[Dataset items]
***

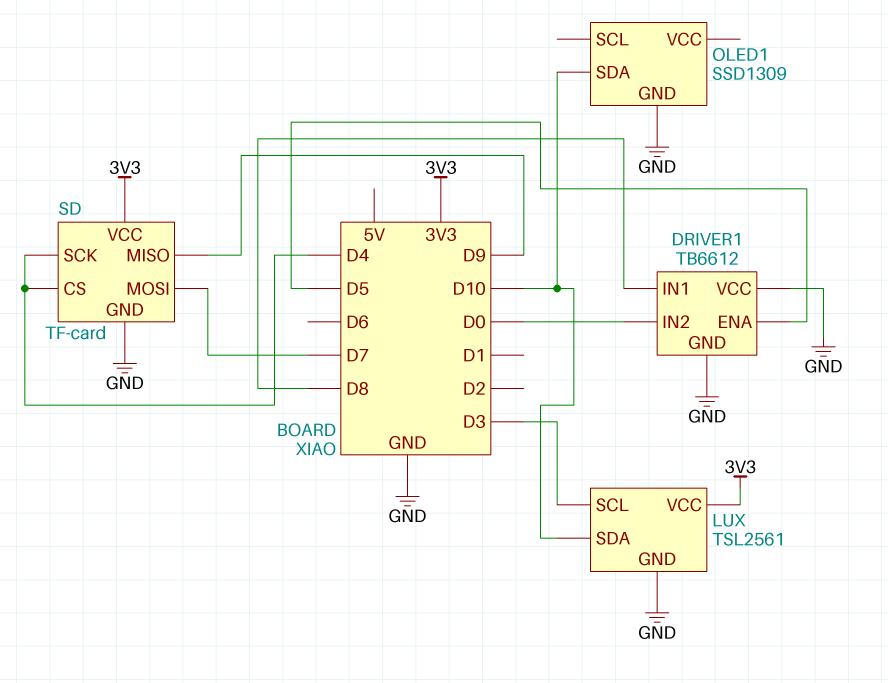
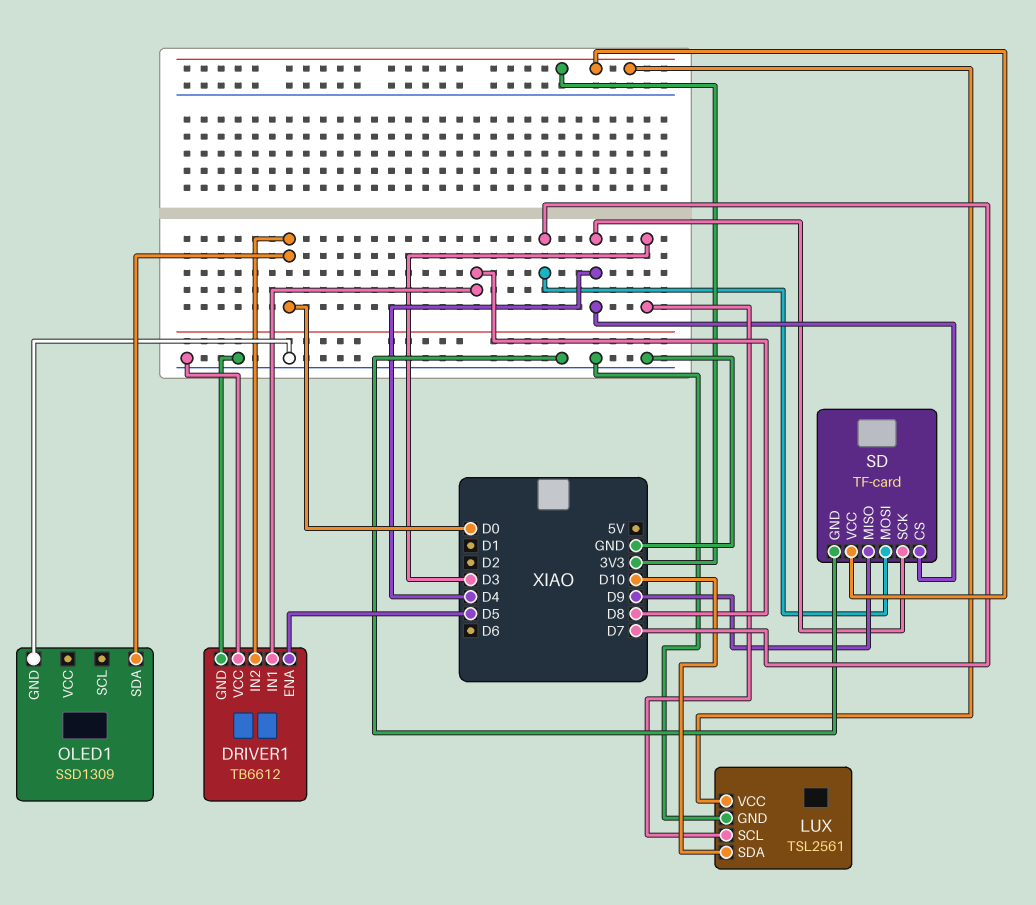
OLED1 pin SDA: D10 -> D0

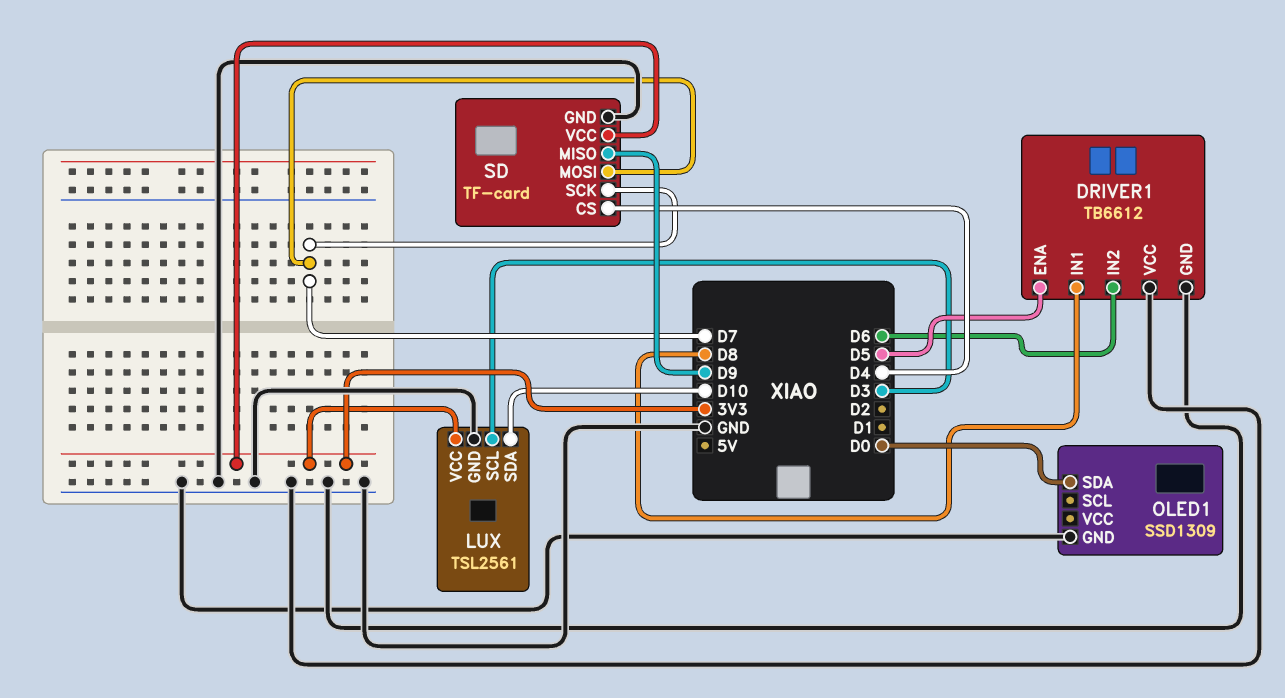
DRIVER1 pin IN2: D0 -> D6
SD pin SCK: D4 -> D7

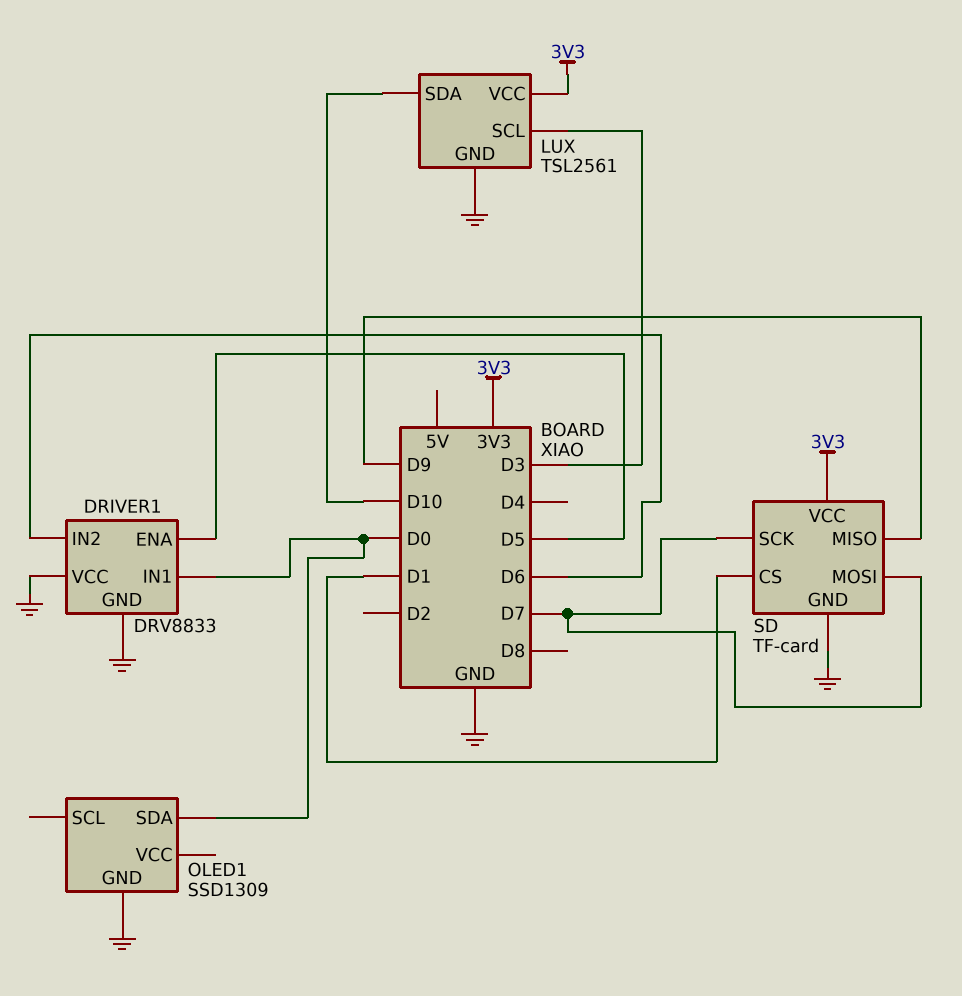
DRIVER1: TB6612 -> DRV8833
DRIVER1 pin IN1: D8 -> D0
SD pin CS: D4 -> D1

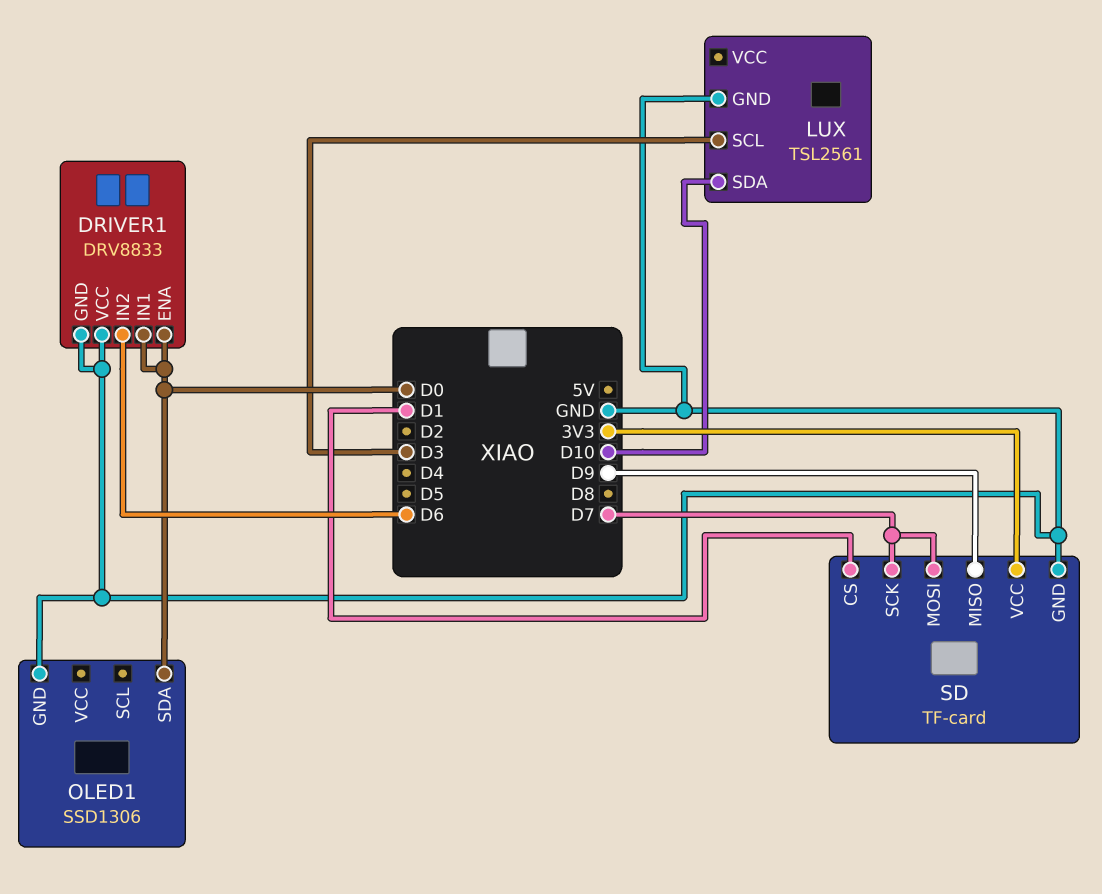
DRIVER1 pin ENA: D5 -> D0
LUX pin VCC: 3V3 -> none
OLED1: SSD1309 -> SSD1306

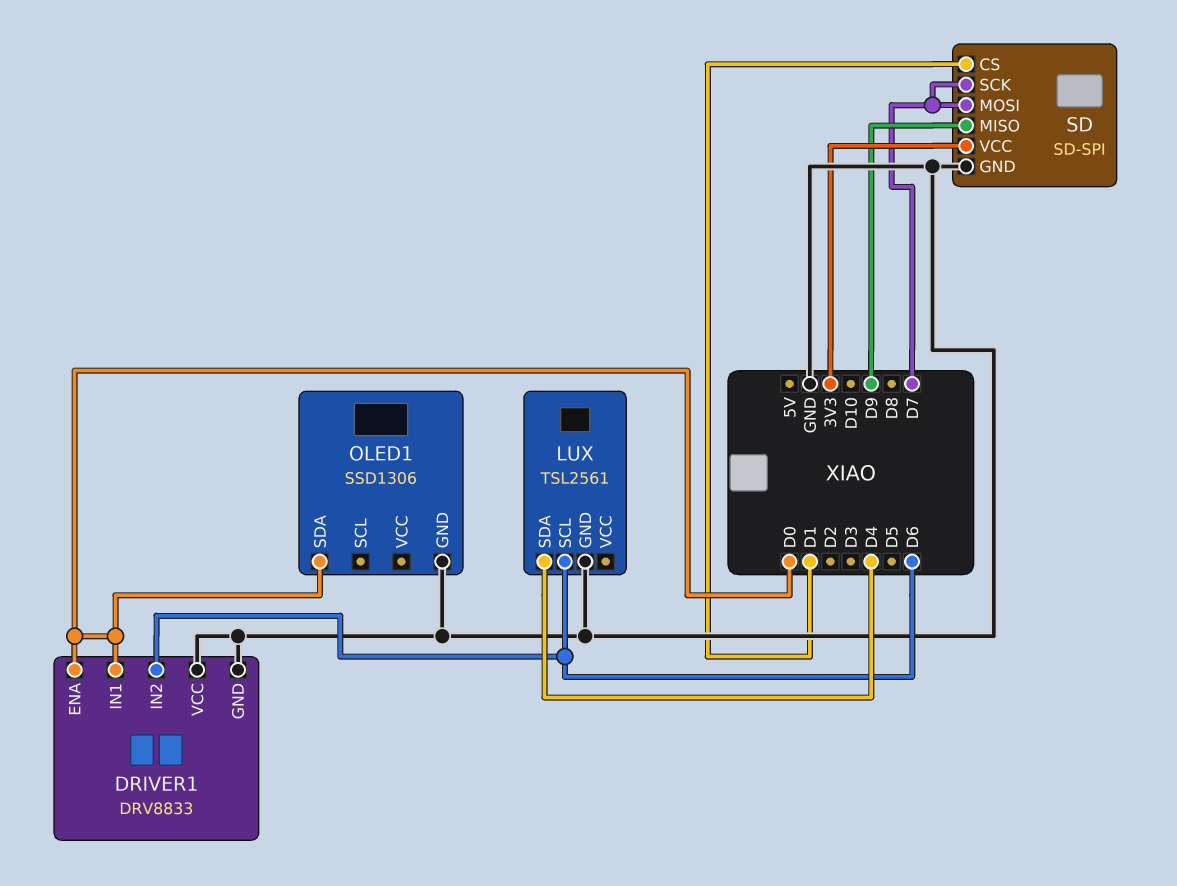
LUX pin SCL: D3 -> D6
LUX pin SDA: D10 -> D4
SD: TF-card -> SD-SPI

***

Repeat every line above exactly, minus the pictures.

OLED1 pin SDA: D10 -> D0

DRIVER1 pin IN2: D0 -> D6
SD pin SCK: D4 -> D7

DRIVER1: TB6612 -> DRV8833
DRIVER1 pin IN1: D8 -> D0
SD pin CS: D4 -> D1

DRIVER1 pin ENA: D5 -> D0
LUX pin VCC: 3V3 -> none
OLED1: SSD1309 -> SSD1306

LUX pin SCL: D3 -> D6
LUX pin SDA: D10 -> D4
SD: TF-card -> SD-SPI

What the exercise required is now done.